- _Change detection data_
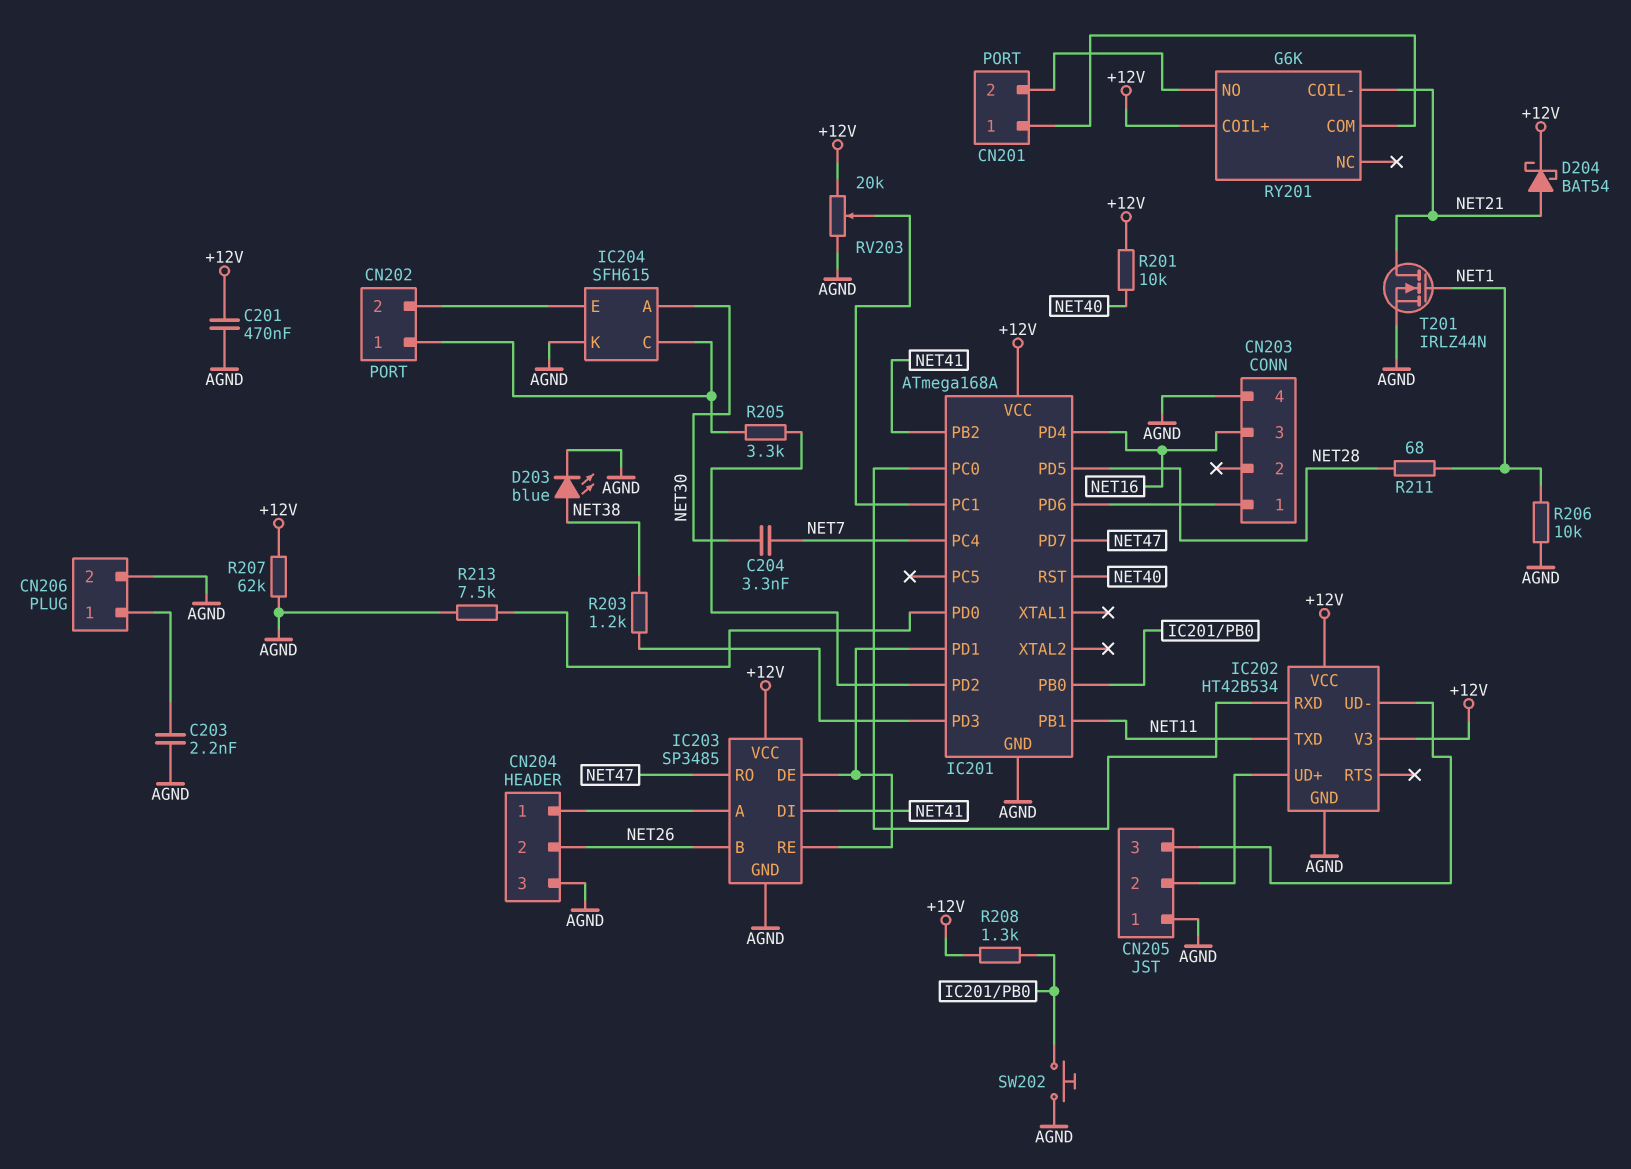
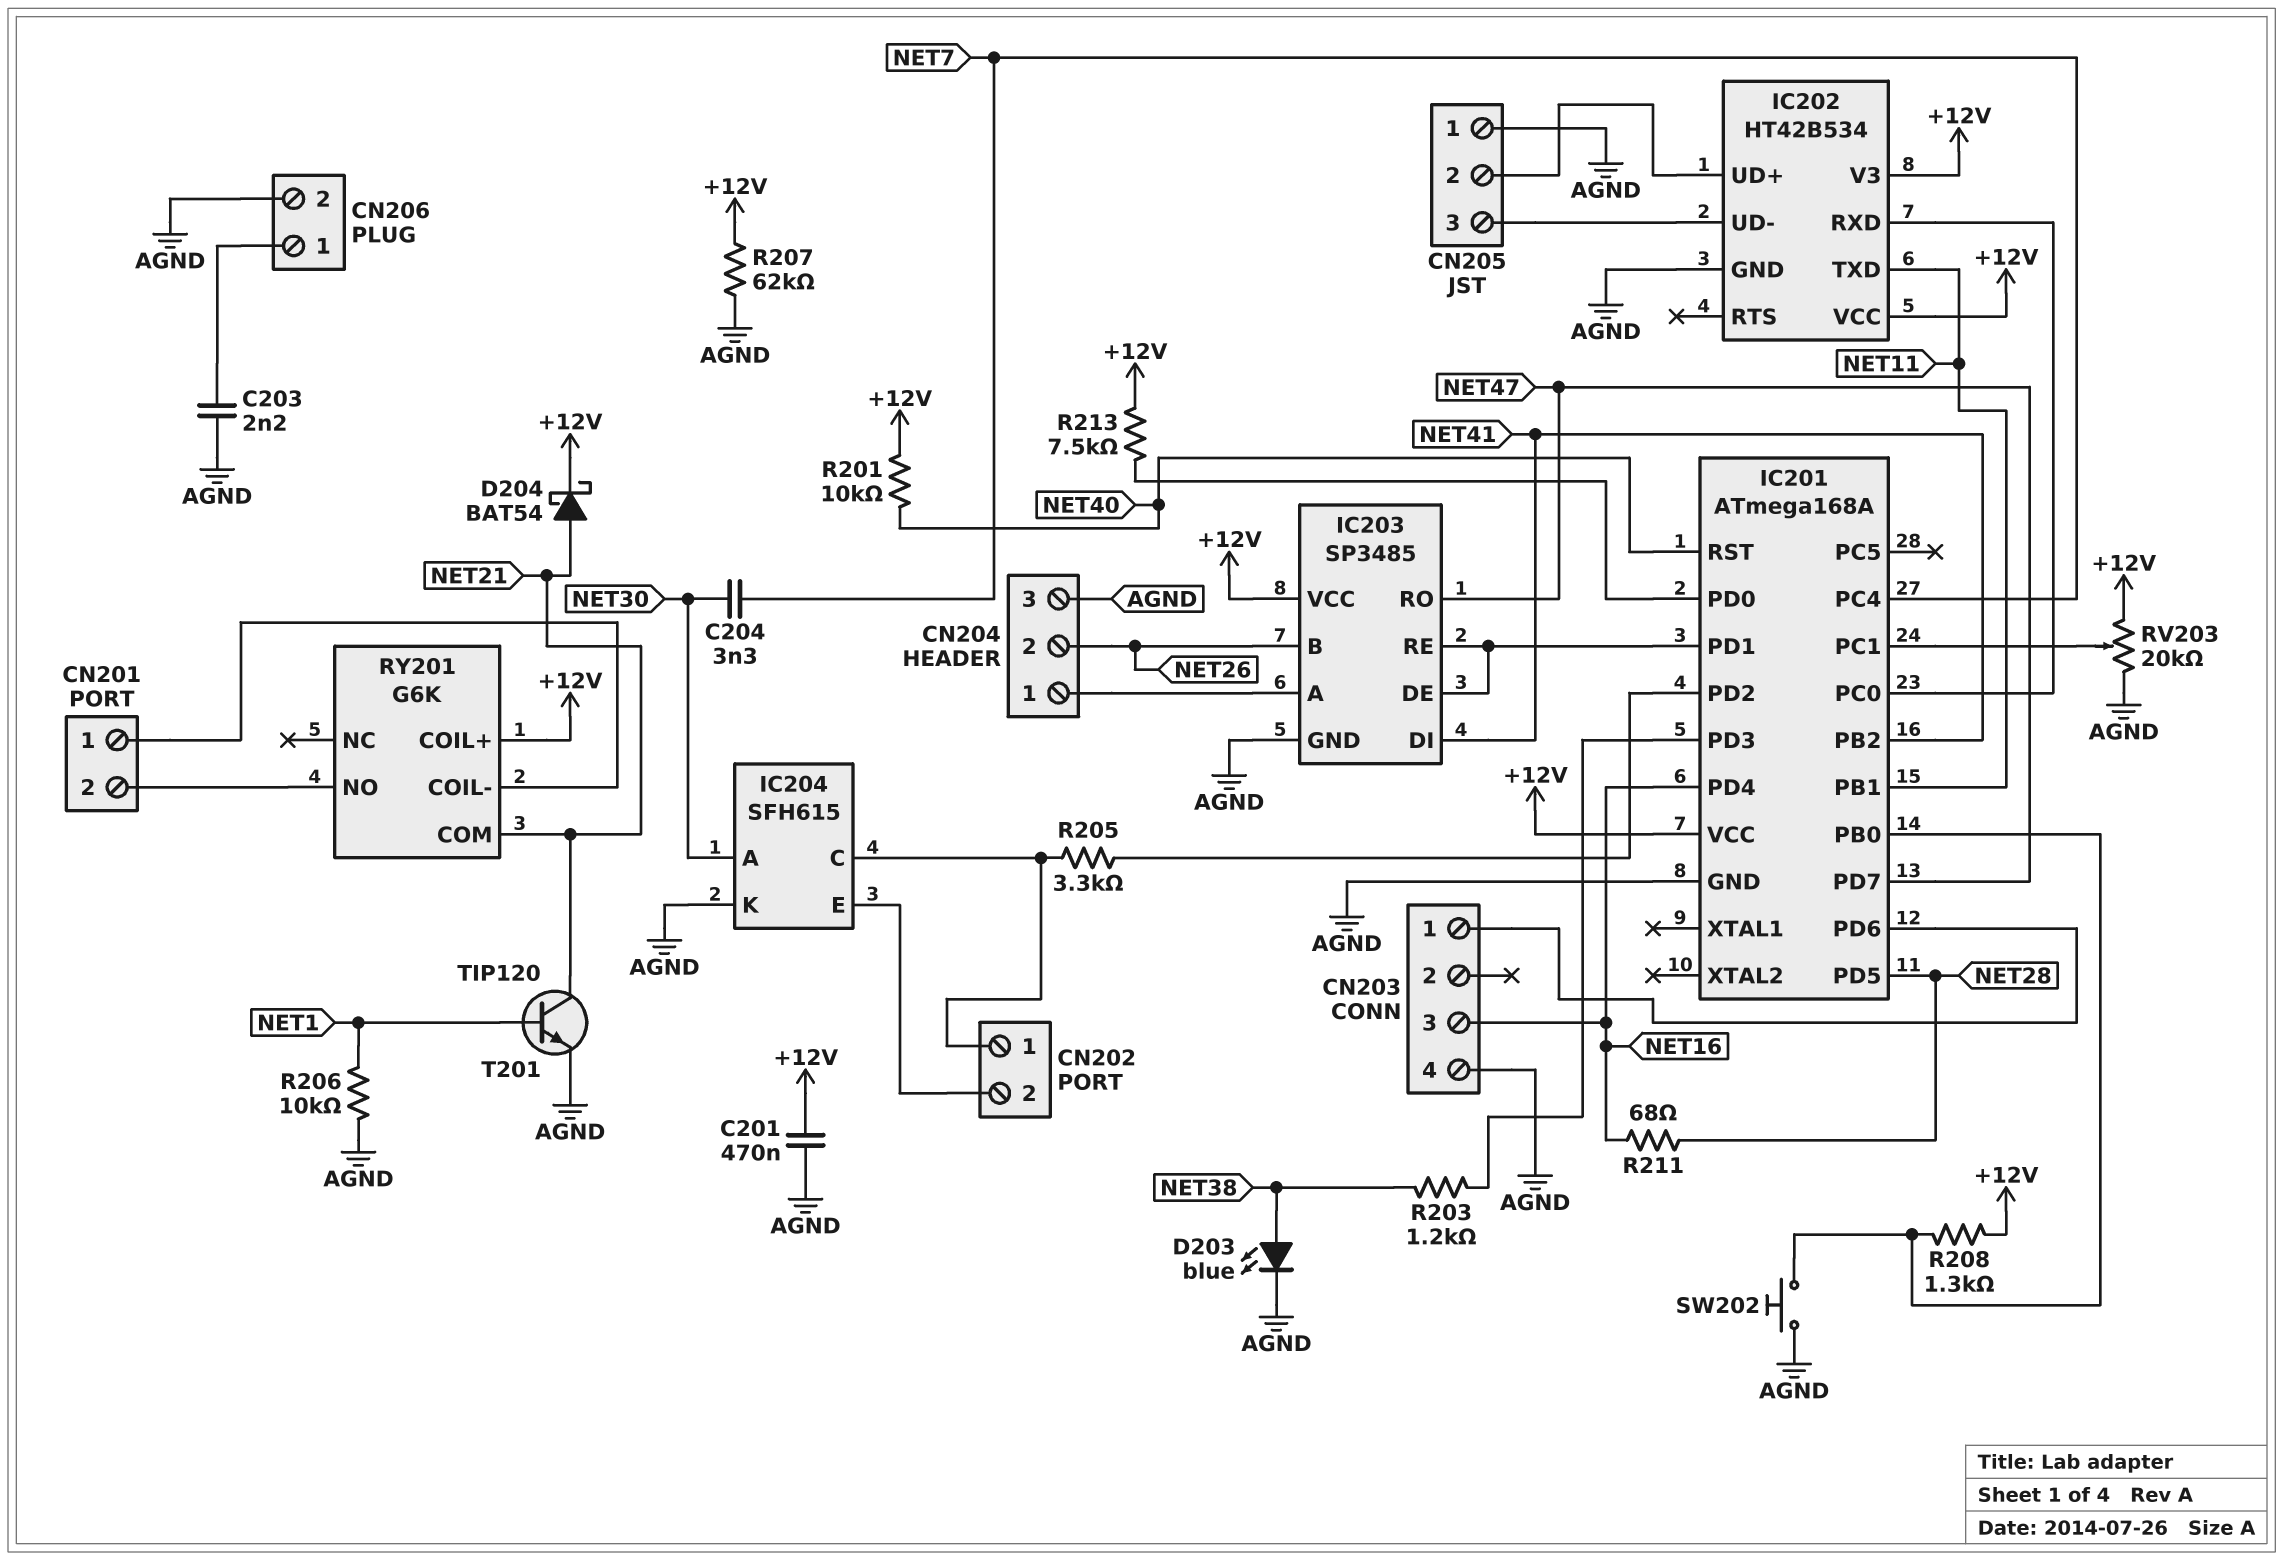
R211: 68 (NET1, NET28) -> 68 (NET16, NET28)
R213: 7.5k (AGND, IC201/PD0) -> 7.5k (+12V, IC201/PD0)
RY201 pin COIL-: NET21 -> CN201/1
RY201 pin COM: CN201/1 -> NET21
T201: NMOS IRLZ44N (G NET1, D NET21, S AGND) -> NPN TIP120 (B NET1, C NET21, E AGND)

- _EXERCISE_
Your reply must consist of one number, the count of lines in the entries that hold "AGND".

- _REPLY_
2